%%

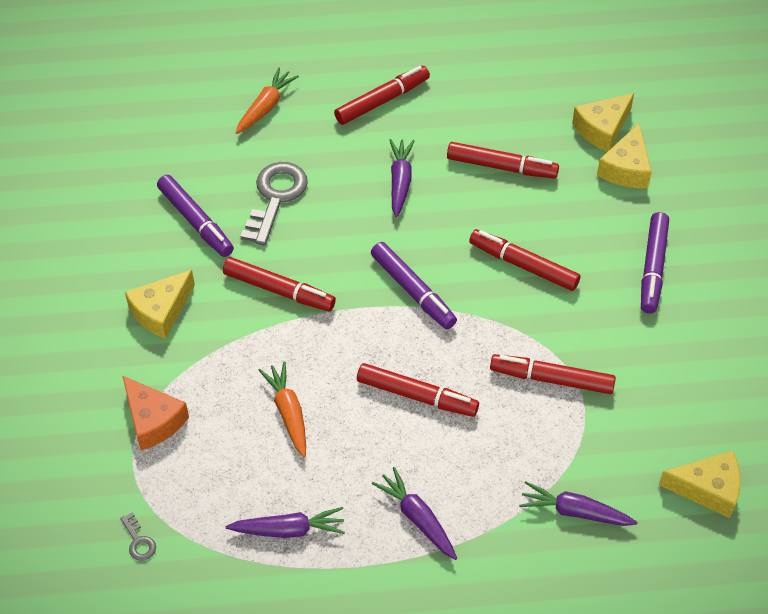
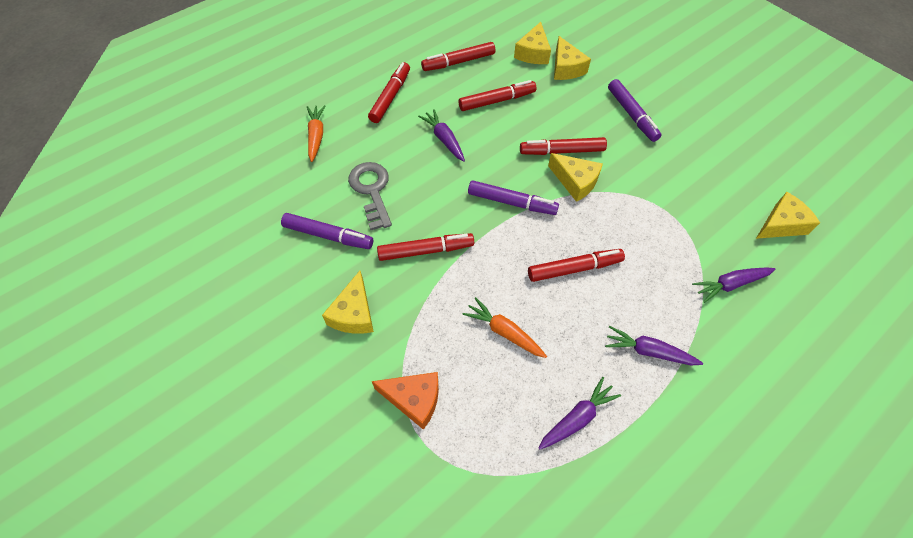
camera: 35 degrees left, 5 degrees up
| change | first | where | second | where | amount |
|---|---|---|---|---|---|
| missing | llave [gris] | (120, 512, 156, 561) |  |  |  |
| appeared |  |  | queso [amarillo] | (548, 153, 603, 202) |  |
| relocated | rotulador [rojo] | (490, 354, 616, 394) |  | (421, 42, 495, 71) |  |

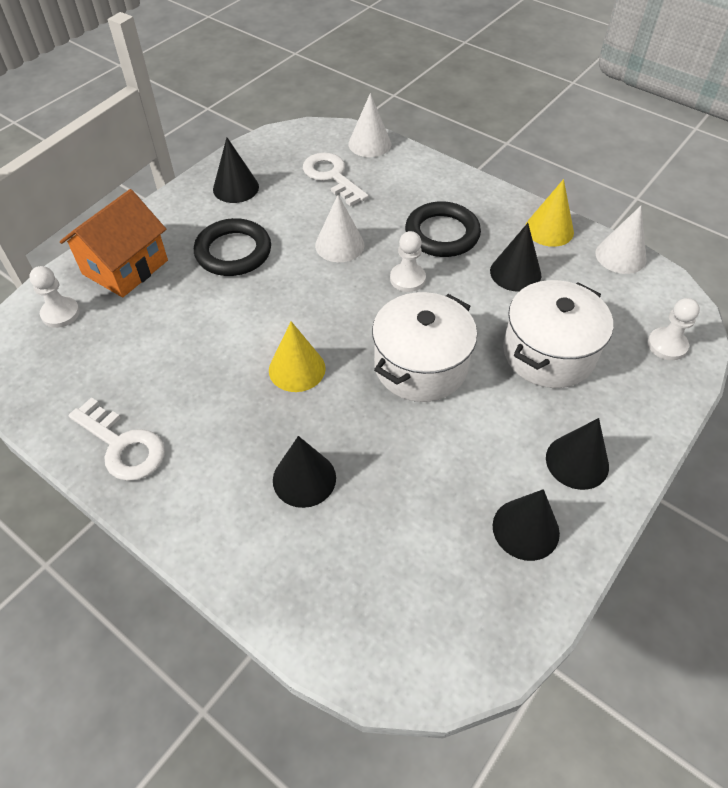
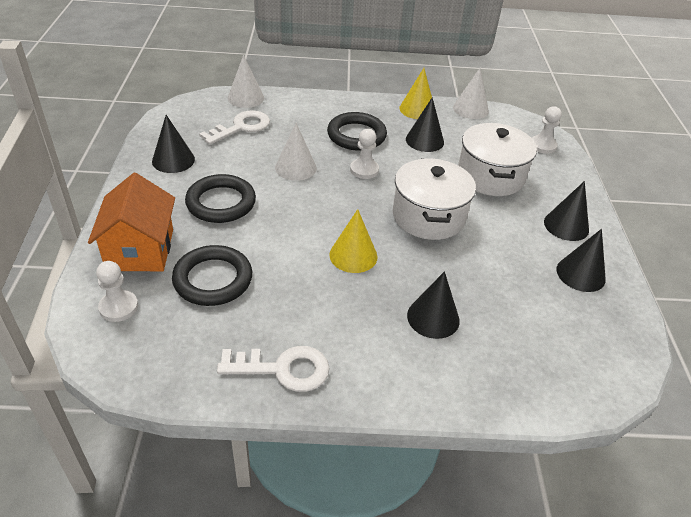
camera: 40 degrees left, 10 degrees down
| change | first | where | second | where | amount |
|---|---|---|---|---|---|
| appeared |  |  | anillo [negro] | (172, 245, 252, 306) |  |
| spun | llave [blanco] | (303, 152, 369, 206) |  | (199, 111, 270, 145) | 120 degrees clockwise |

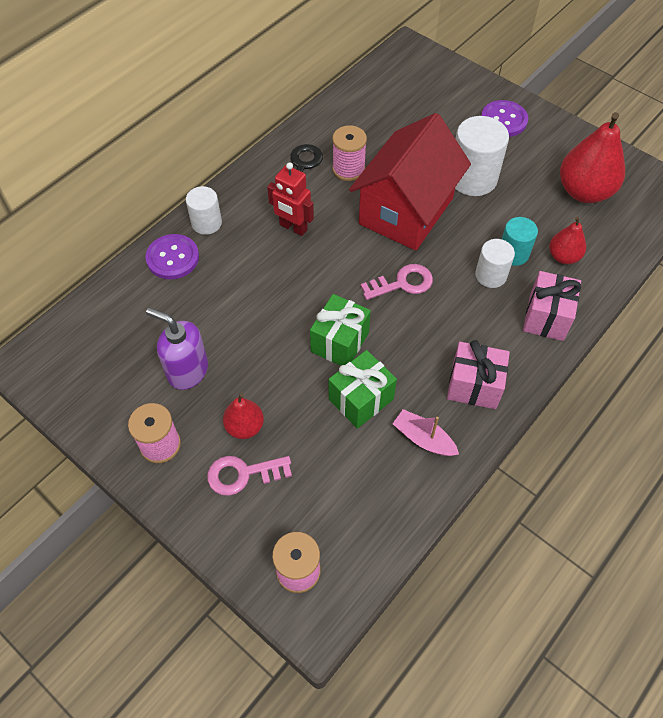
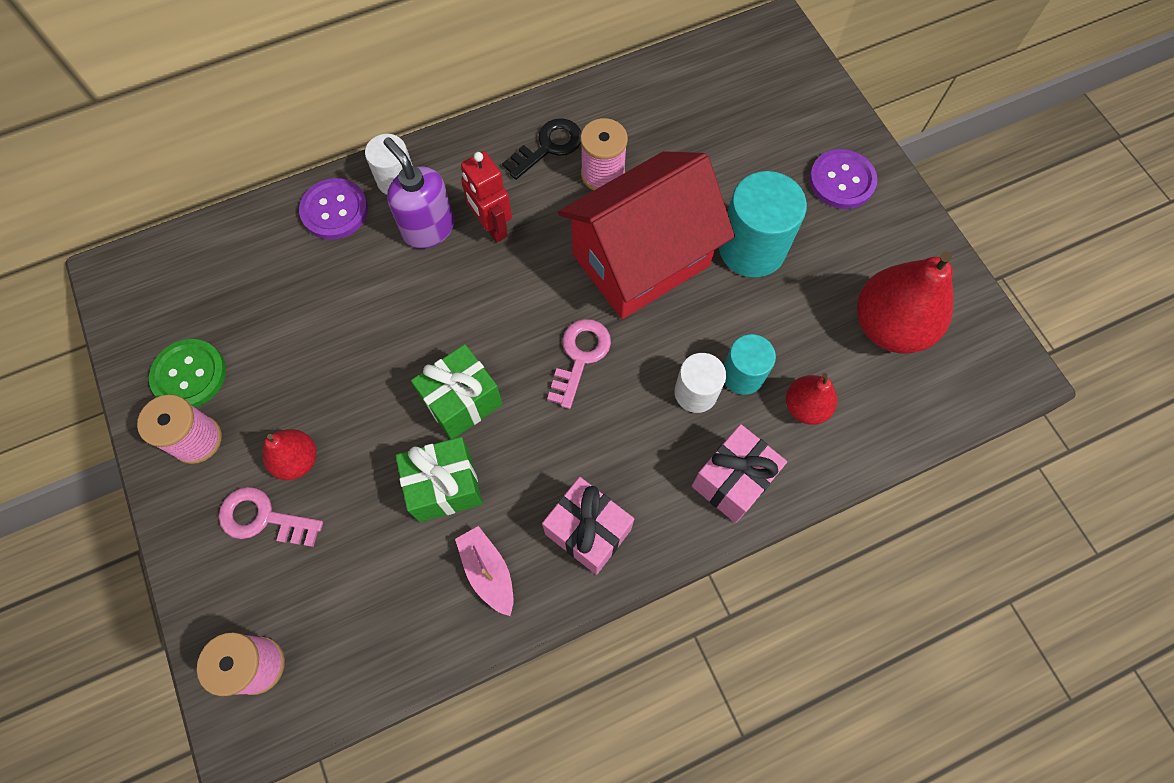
camera: 25 degrees right, 10 degrees up
| change | first | where | second | where | amount |
|---|---|---|---|---|---|
| appeared |  |  | botón [verde] | (149, 339, 226, 407) |  |
| relocated | dispensador de jabón [morado] | (146, 308, 208, 390) |  | (383, 137, 454, 249) |  |
| colour | cilindro [blanco] | (455, 116, 509, 196) | cilindro [turquesa] | (719, 171, 807, 278) |  |
| spun | llave [rosa] | (361, 264, 433, 300) |  | (547, 319, 611, 409) | 75 degrees counterclockwise |

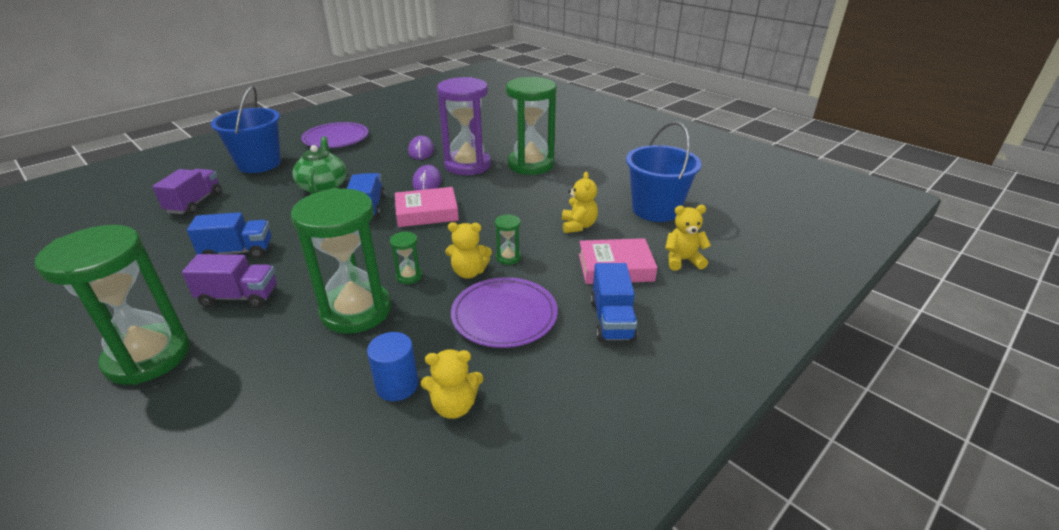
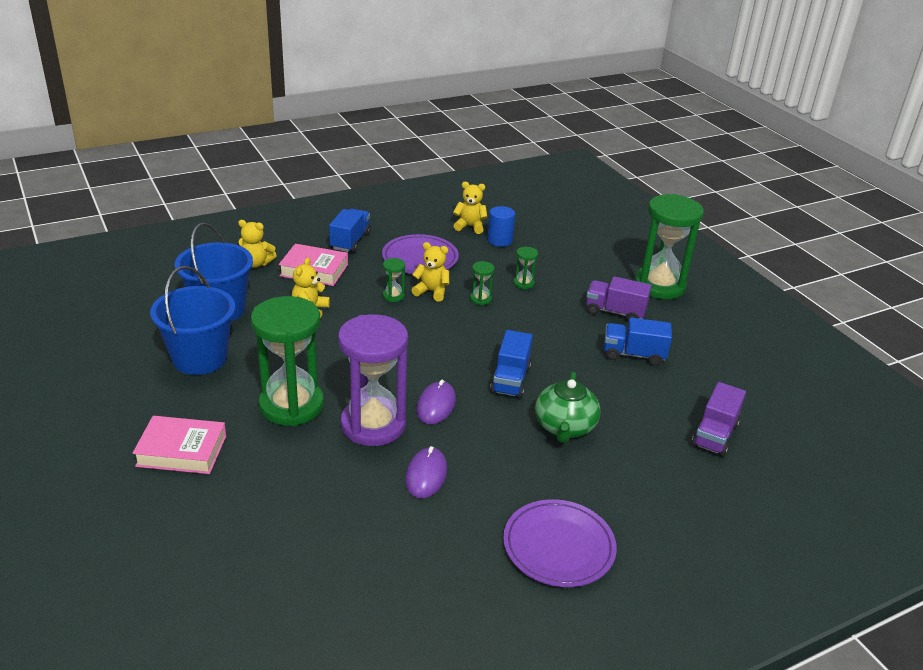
camera: 165 degrees left, 0 degrees up
| change | first | where | second | where | amount |
|---|---|---|---|---|---|
| relocated | balde [azul] | (211, 86, 281, 173) |  | (150, 266, 235, 375) |  |
| relocated | libro [rosa] | (395, 187, 459, 227) |  | (132, 416, 226, 474) |  |
| size | reloj de arena [verde] | (291, 188, 391, 334) |  | (513, 247, 538, 289) | x0.41 |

%%

» WHAT THE EXERCISE ASKS: Look back over the records above. Reproduce exactly everything from the line with "degrees clockwise |" down to the line with "botón [verde] |", inclusive, and leave the pictures out.

» YOUR RESPONSE:
| spun | llave [blanco] | (303, 152, 369, 206) |  | (199, 111, 270, 145) | 120 degrees clockwise |

camera: 25 degrees right, 10 degrees up
| change | first | where | second | where | amount |
|---|---|---|---|---|---|
| appeared |  |  | botón [verde] | (149, 339, 226, 407) |  |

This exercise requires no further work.